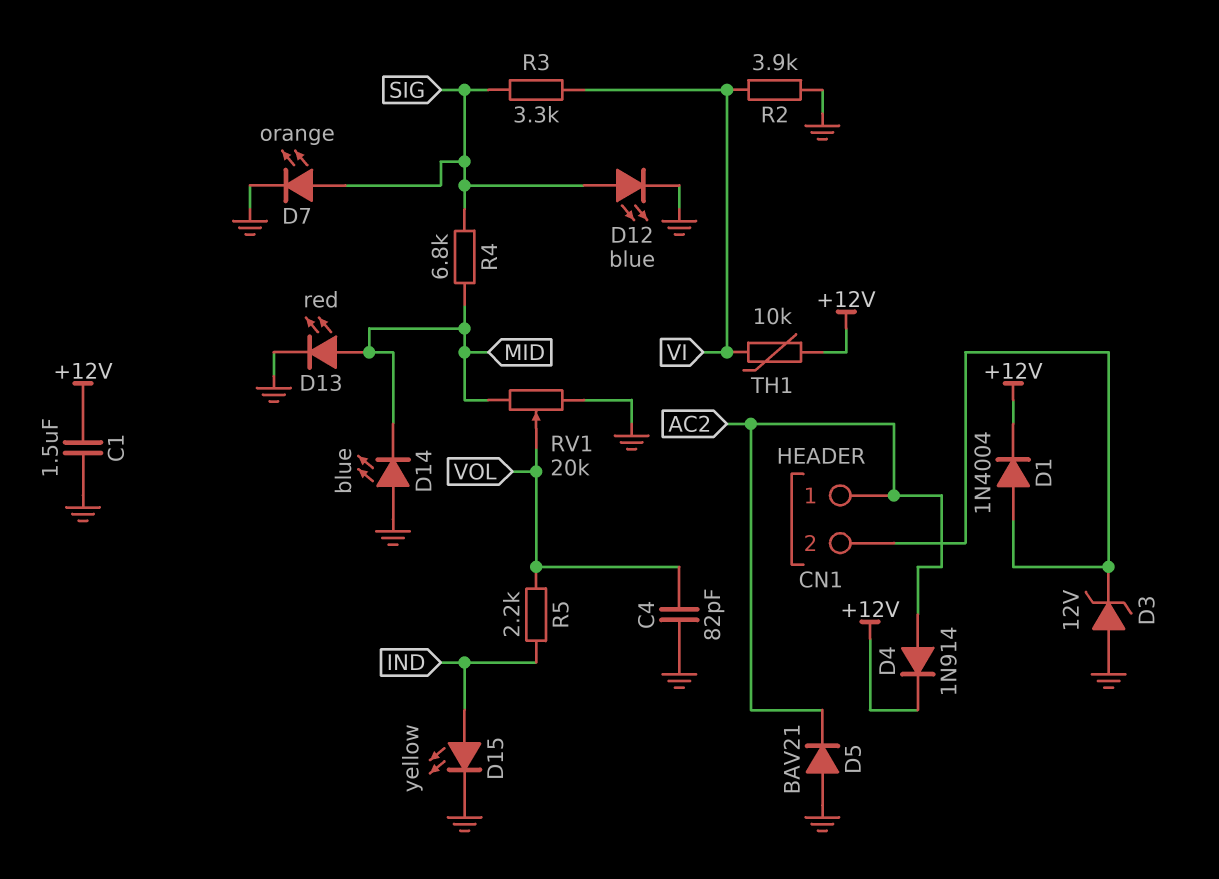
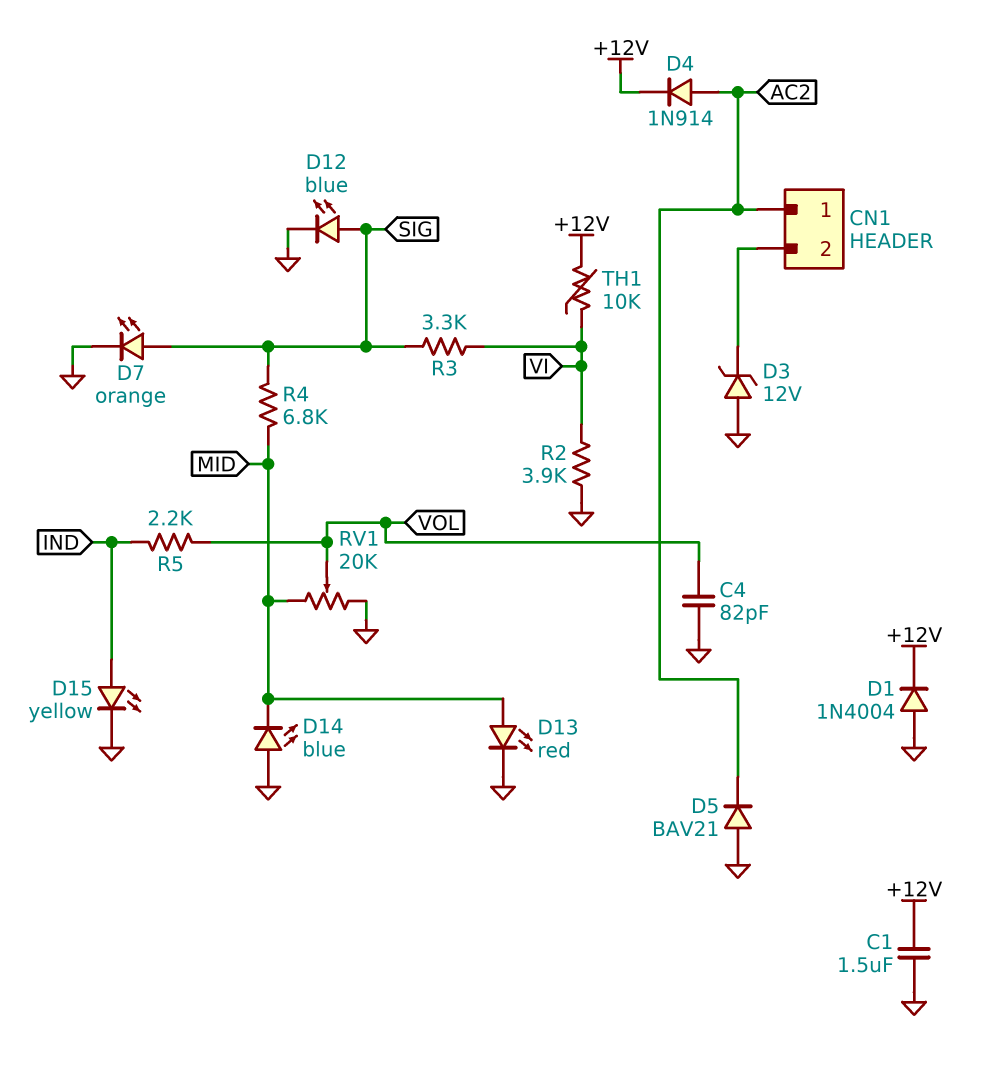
D1: diode 1N4004 (A CN1/2, K +12V) -> diode 1N4004 (A GND, K +12V)

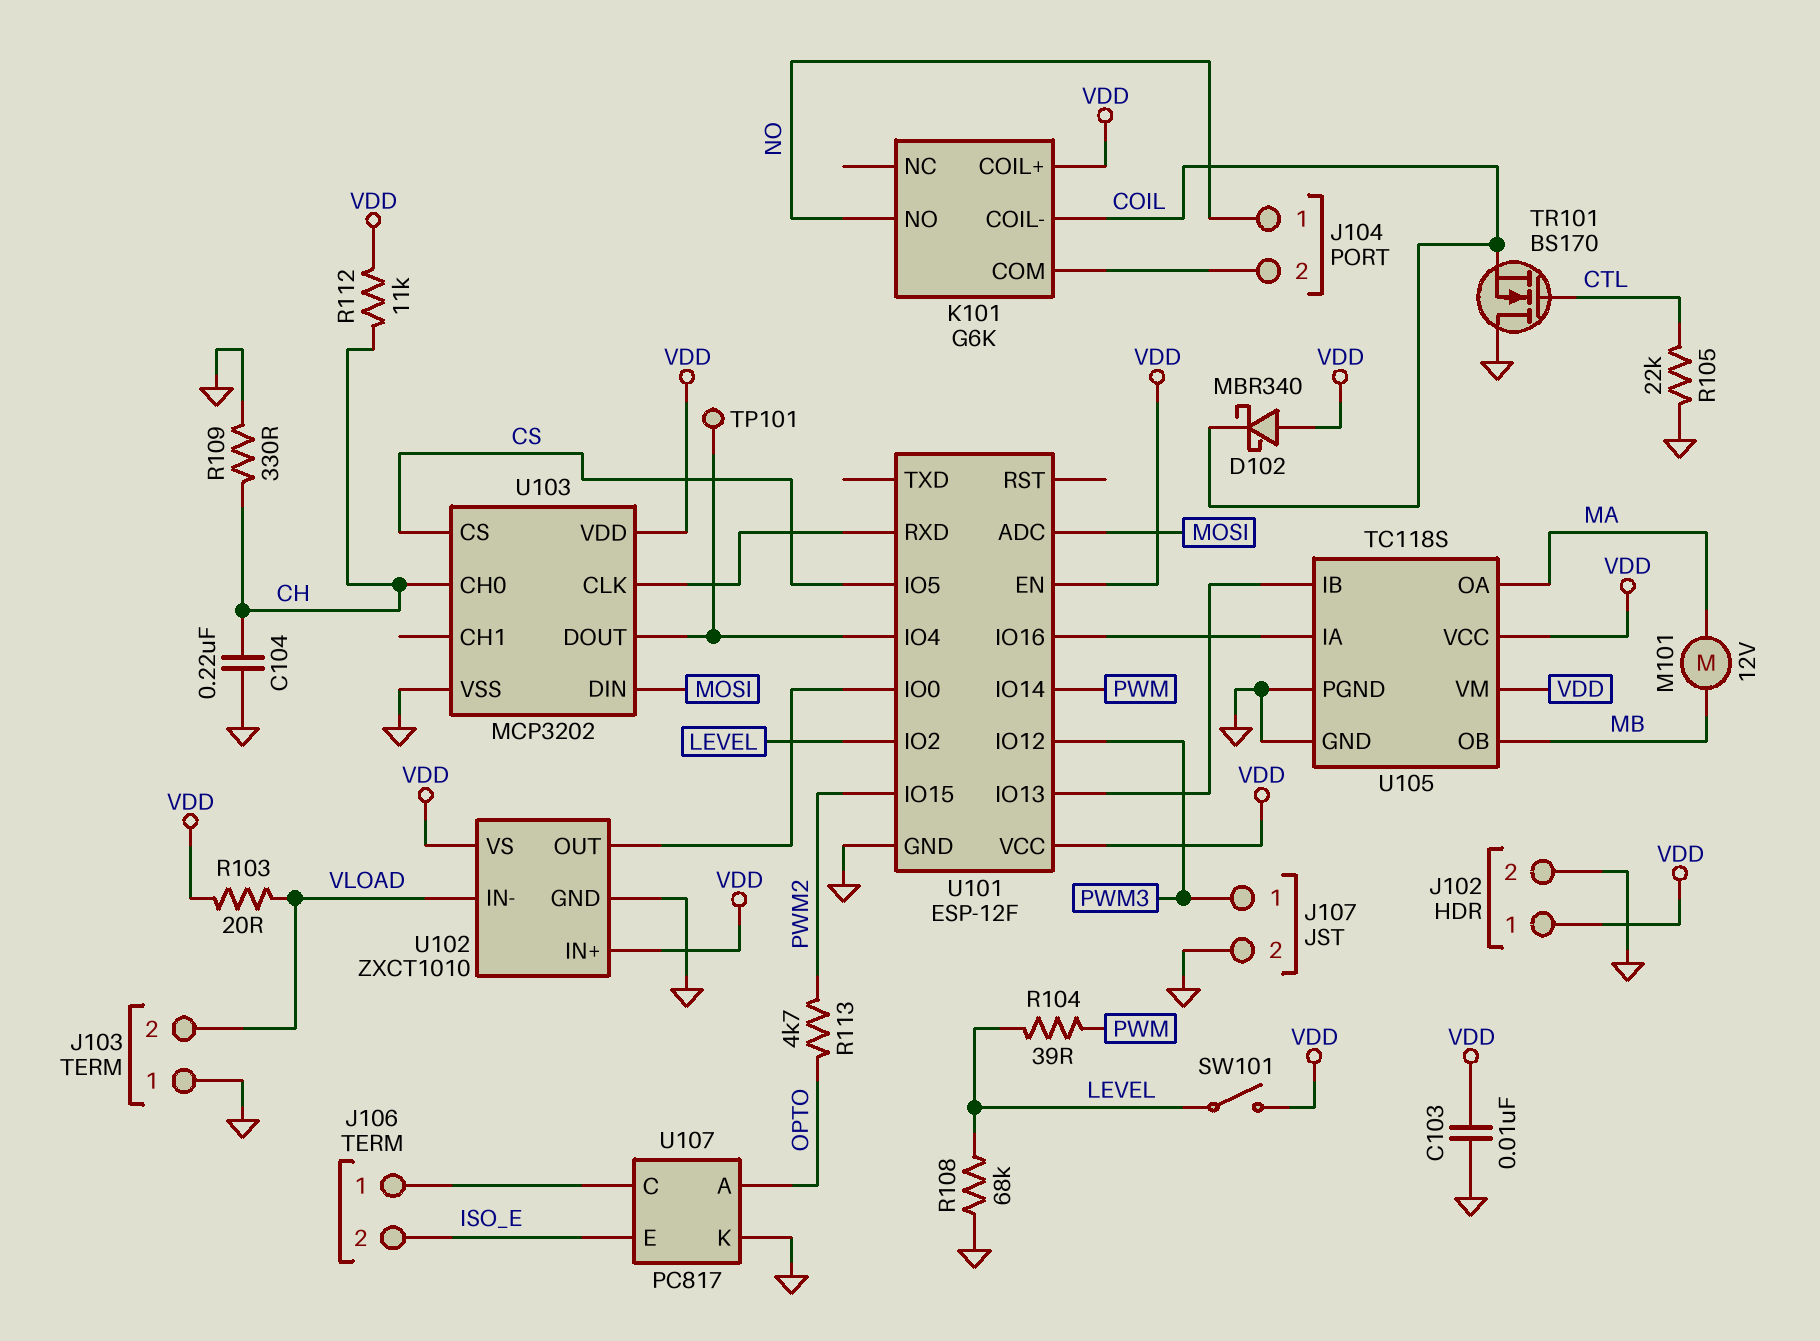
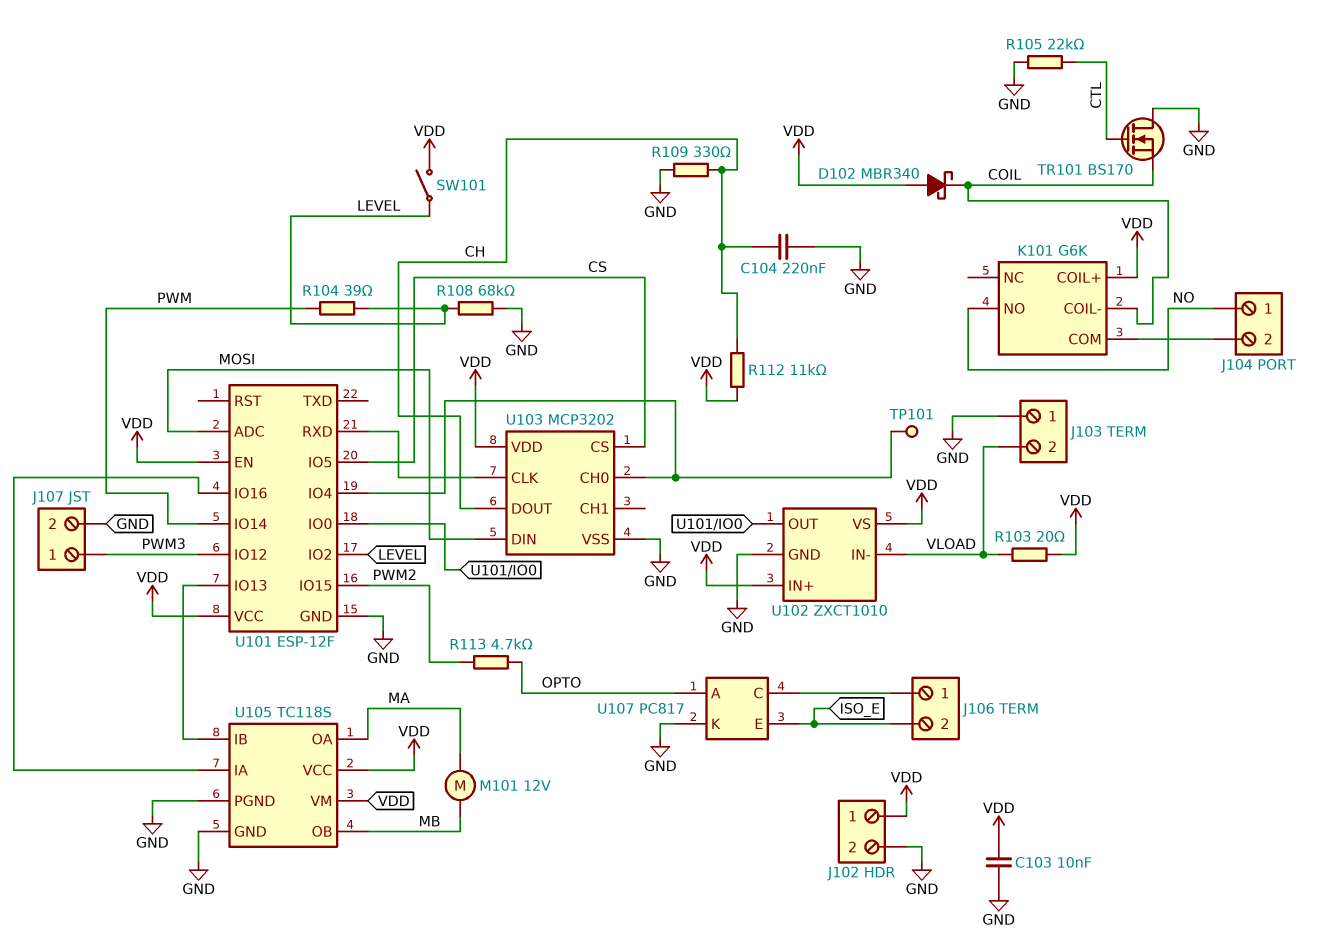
U103 pin CH0: CH -> U101/IO4
U103 pin DOUT: U101/IO4 -> CH

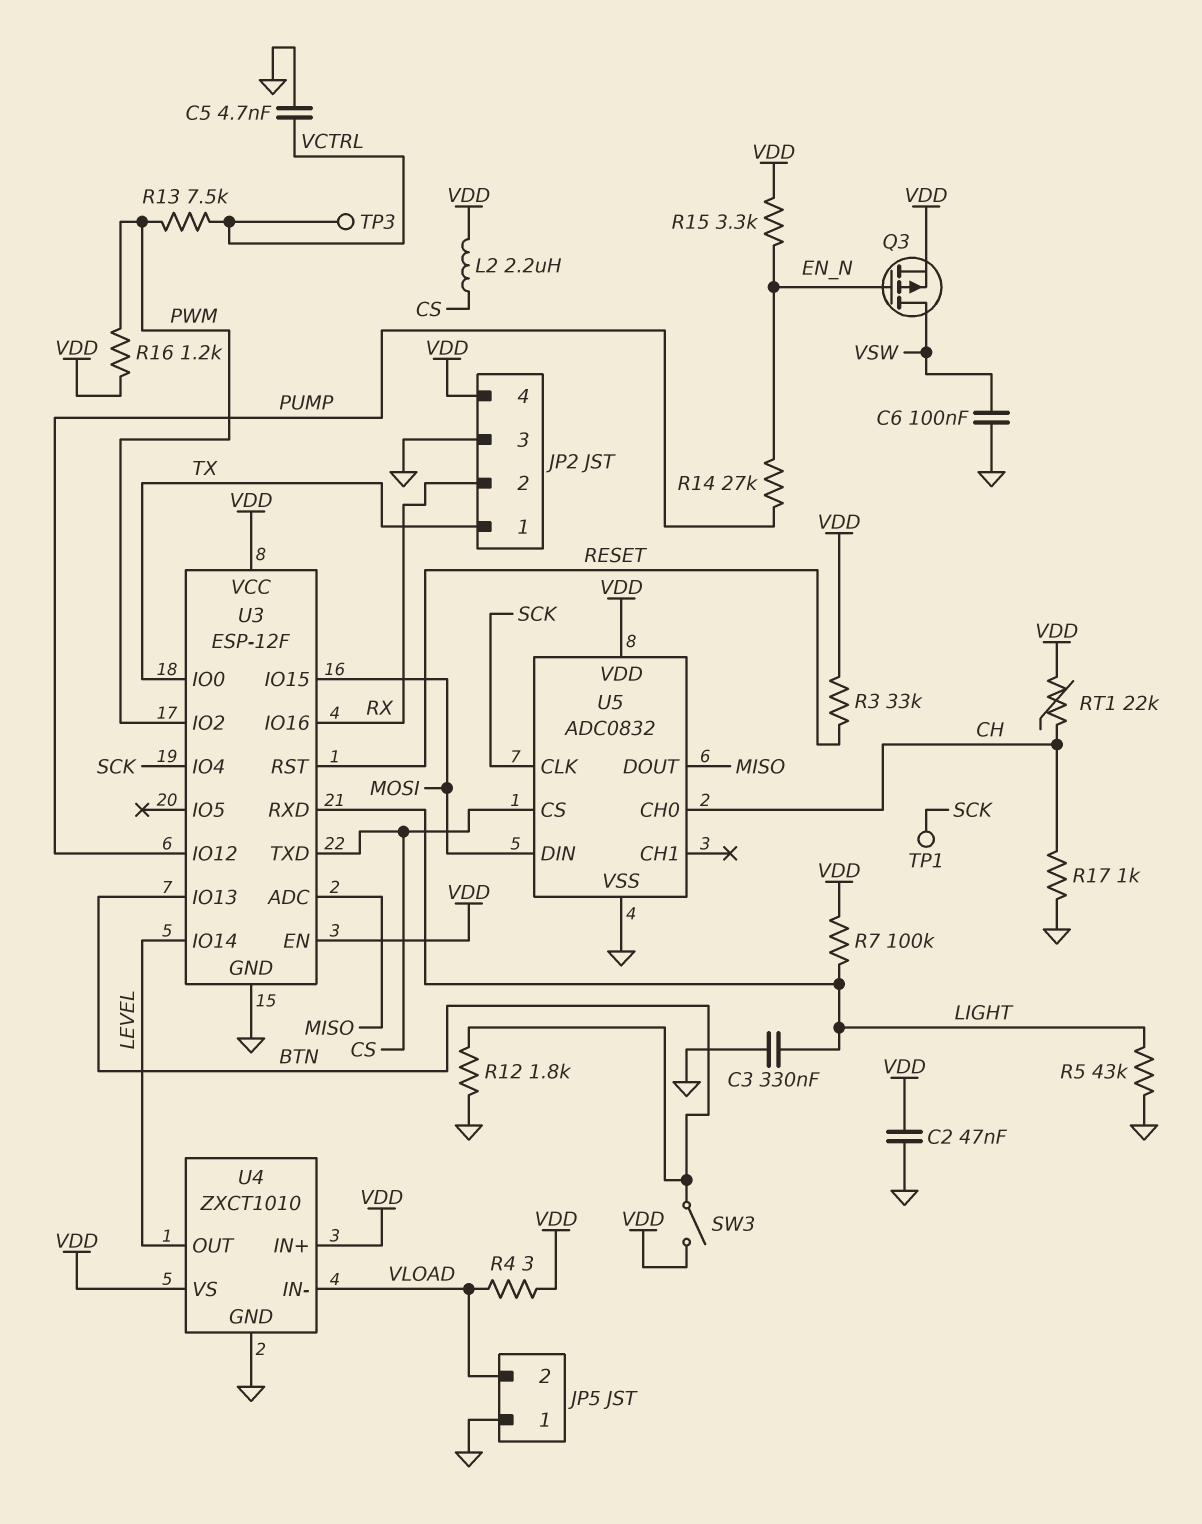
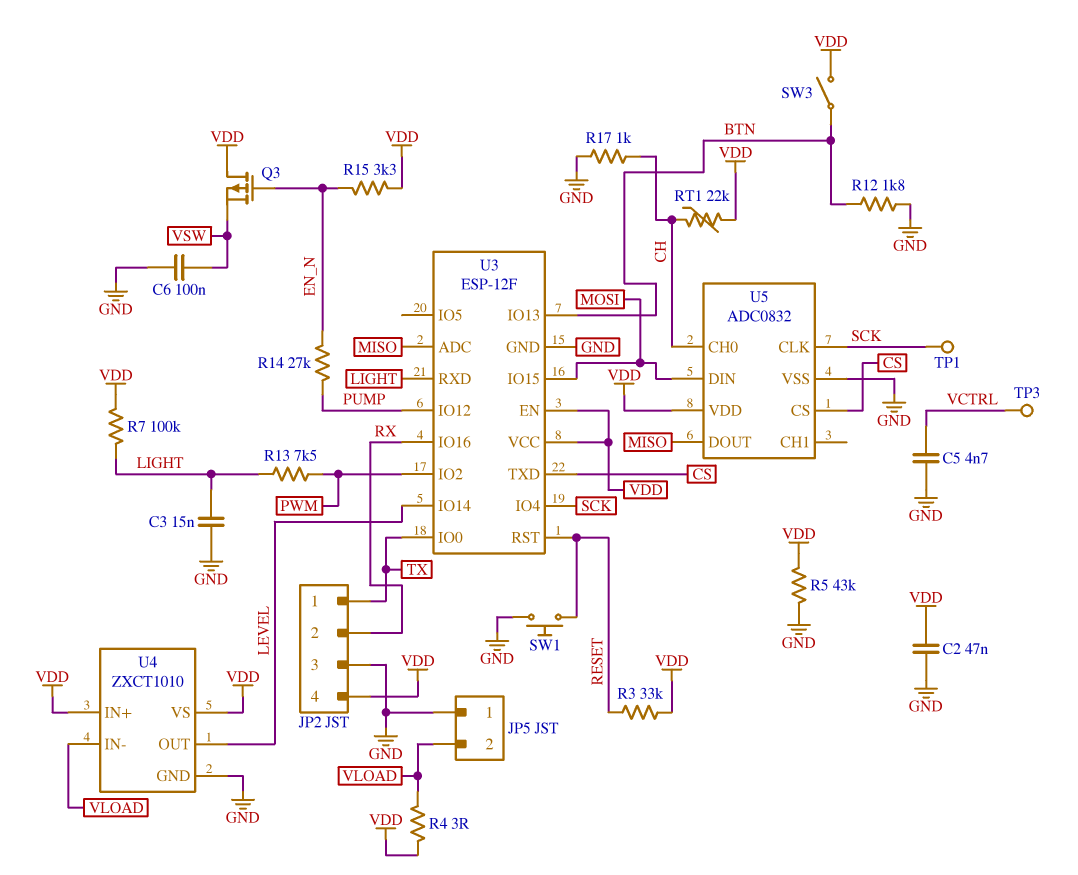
C3: 330nF (GND, LIGHT) -> 15nF (GND, LIGHT)
L2: 2.2uH (CS, VDD) -> none
Q3: PMOS (G EN_N, D VSW, S VDD) -> PMOS (G EN_N, D VDD, S VSW)
R5: 43k (GND, LIGHT) -> 43k (GND, VDD)
R13: 7.5k (PWM, VCTRL) -> 7.5k (LIGHT, PWM)
R16: 1.2k (PWM, VDD) -> none
SW1: none -> button (GND, RESET)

▶ _What is expected_: Everything in the records above except the pictures is to be reproduced word for word.

▶ _Response to this exercise_:
D1: diode 1N4004 (A CN1/2, K +12V) -> diode 1N4004 (A GND, K +12V)

U103 pin CH0: CH -> U101/IO4
U103 pin DOUT: U101/IO4 -> CH

C3: 330nF (GND, LIGHT) -> 15nF (GND, LIGHT)
L2: 2.2uH (CS, VDD) -> none
Q3: PMOS (G EN_N, D VSW, S VDD) -> PMOS (G EN_N, D VDD, S VSW)
R5: 43k (GND, LIGHT) -> 43k (GND, VDD)
R13: 7.5k (PWM, VCTRL) -> 7.5k (LIGHT, PWM)
R16: 1.2k (PWM, VDD) -> none
SW1: none -> button (GND, RESET)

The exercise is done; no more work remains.